> _WORK ITEM_
With pictures left out, set down exactly the lines that begin at the one containing "gray arrow: (137, 108)" and end with the last line of the entries below.

> _PROVIDED DATA_
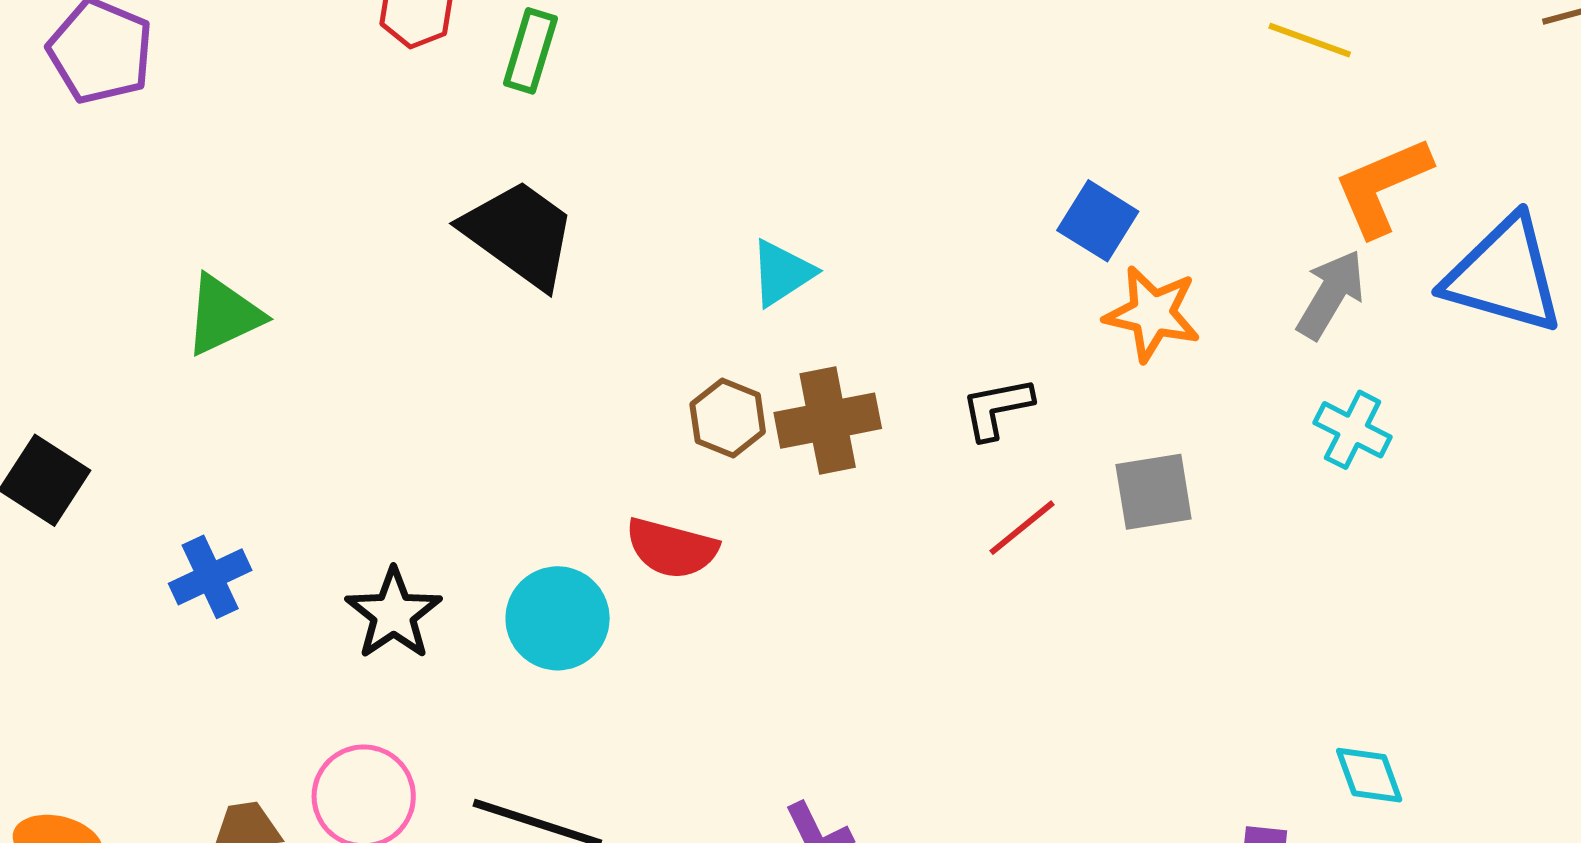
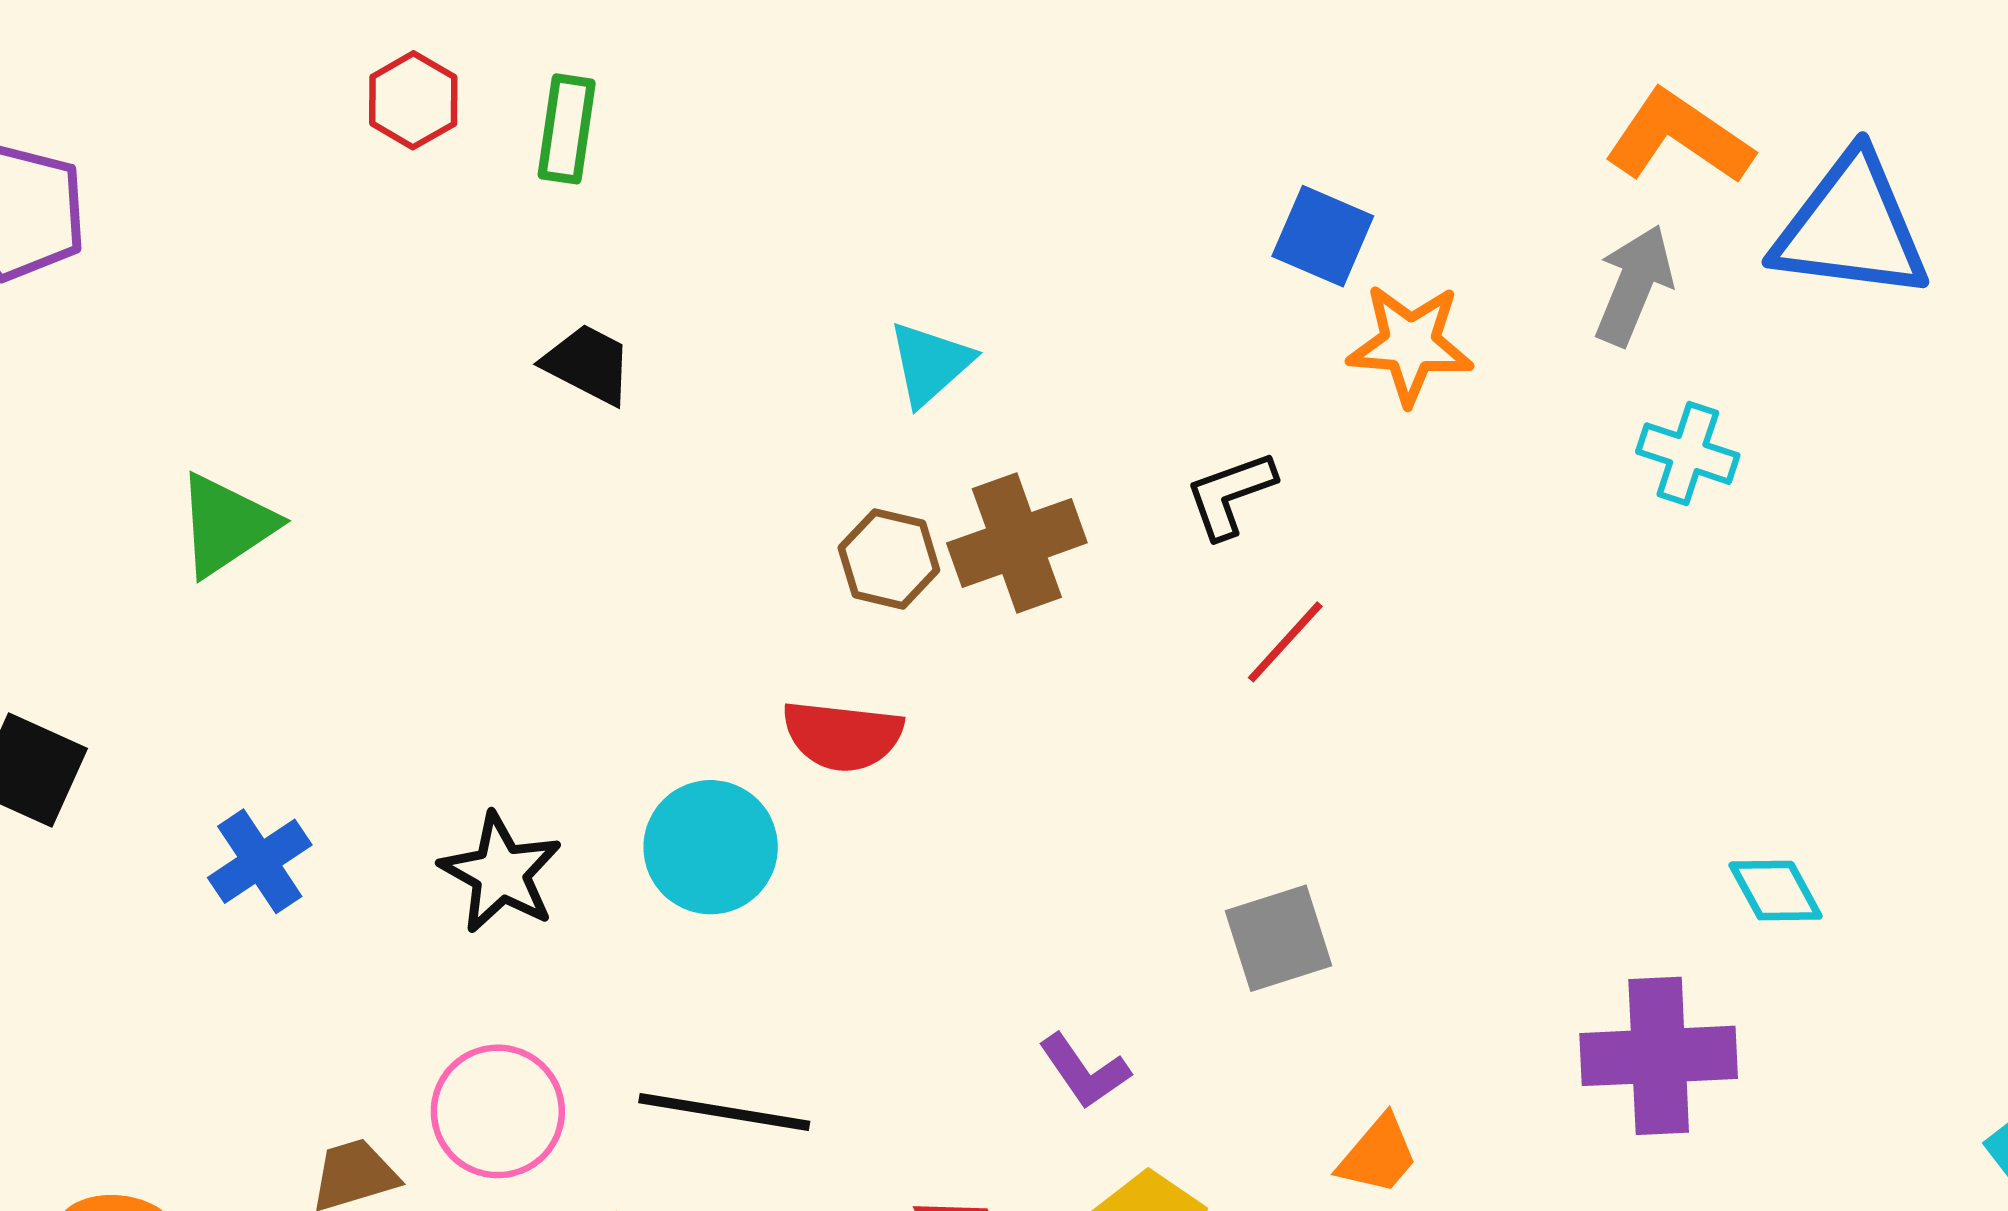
orange L-shape: (1382, 186) -> (1679, 137), turned 66
black trapezoid: (520, 234) -> (588, 364), size x0.6
gray square: (1154, 492) -> (1278, 938), moved

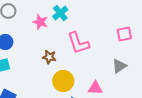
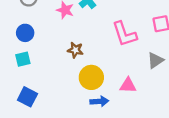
pink L-shape: (78, 43) -> (124, 34), moved

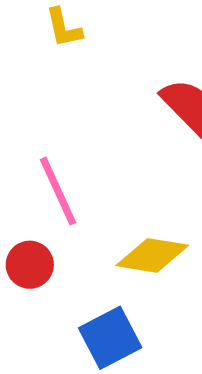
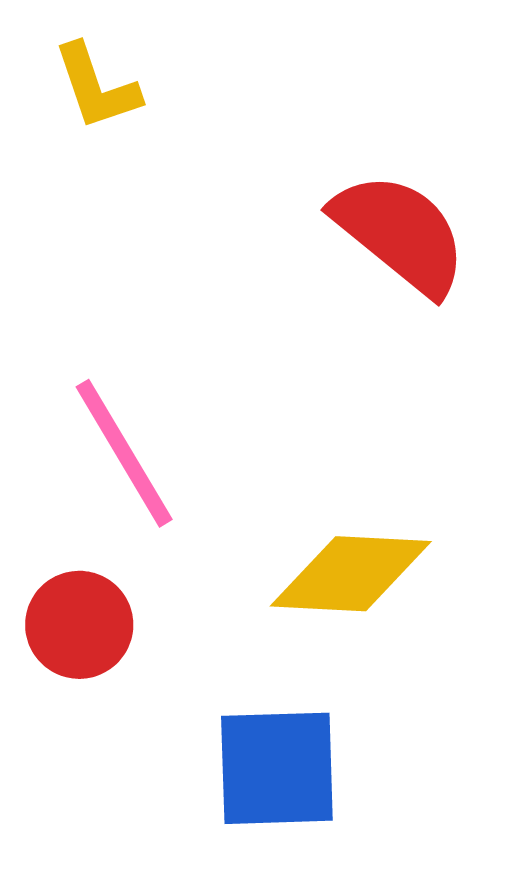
blue square: (110, 338) -> (277, 768), turned 32

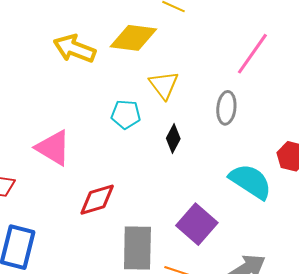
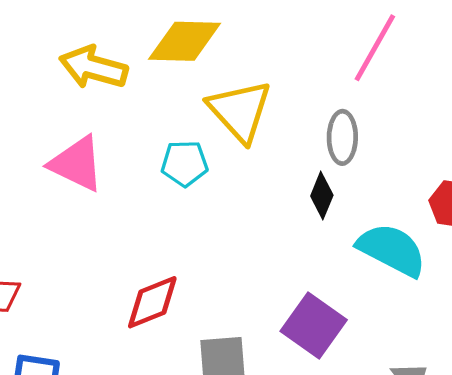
yellow triangle: (164, 85) -> (240, 111), size x1.4
black diamond: (173, 139) -> (322, 196), moved
pink triangle: (53, 148) -> (77, 164), moved

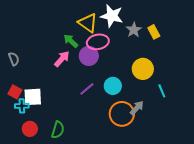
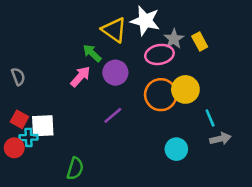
pink ellipse: (98, 42) -> (159, 54), moved
cyan circle: (113, 86) -> (176, 149), moved
gray arrow: (137, 108) -> (220, 139), moved, turned 35
orange circle: (122, 114) -> (161, 95), moved
red circle: (30, 129) -> (14, 148), moved

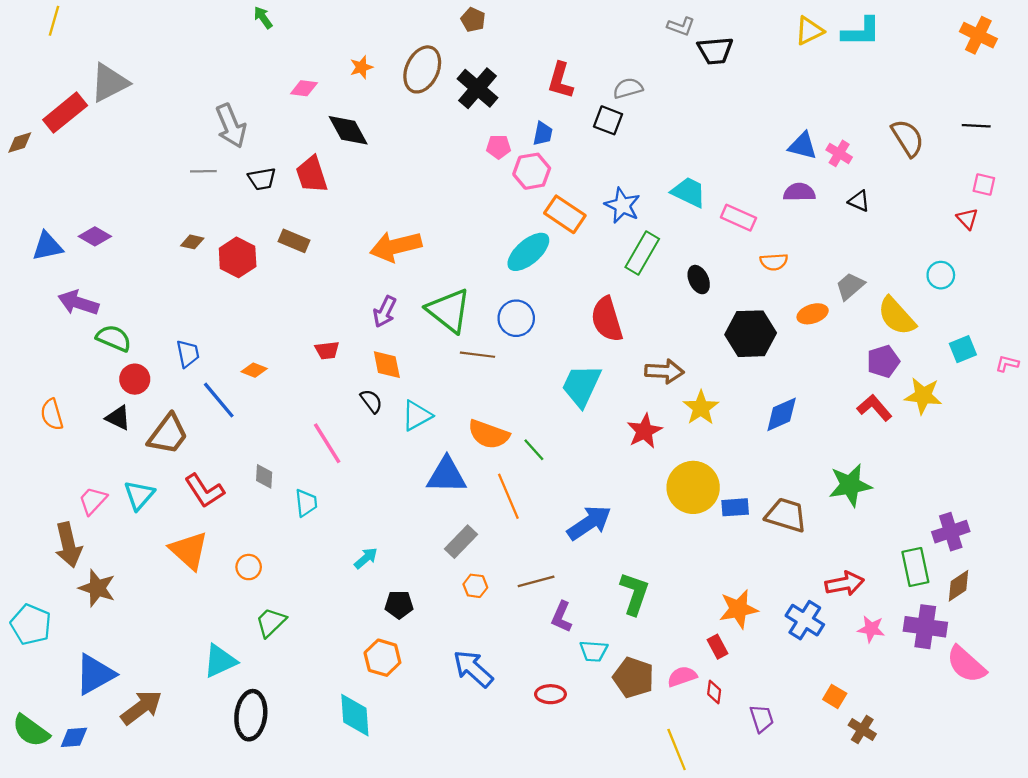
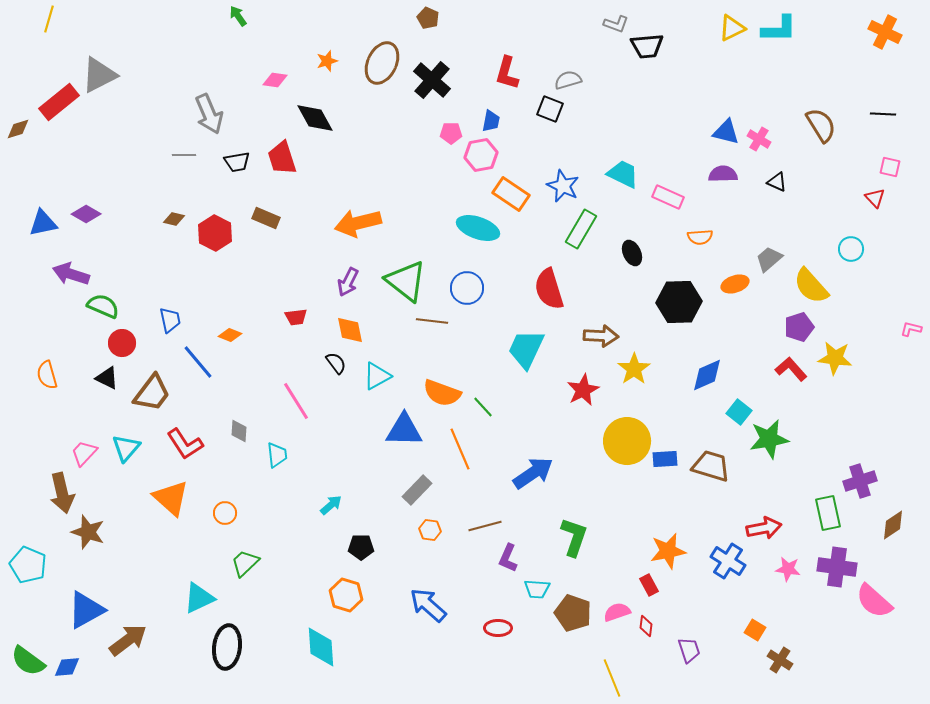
cyan ellipse: (528, 252) -> (478, 228), turned 60
cyan square: (963, 349) -> (739, 412), moved, turned -30
brown diamond: (958, 586) -> (893, 525), moved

> _ANSWER FOR THE TASK_
gray arrow: (137, 108) -> (220, 139), moved, turned 35
orange circle: (122, 114) -> (161, 95), moved
red circle: (30, 129) -> (14, 148), moved

cyan ellipse: (528, 252) -> (478, 228), turned 60
cyan square: (963, 349) -> (739, 412), moved, turned -30
brown diamond: (958, 586) -> (893, 525), moved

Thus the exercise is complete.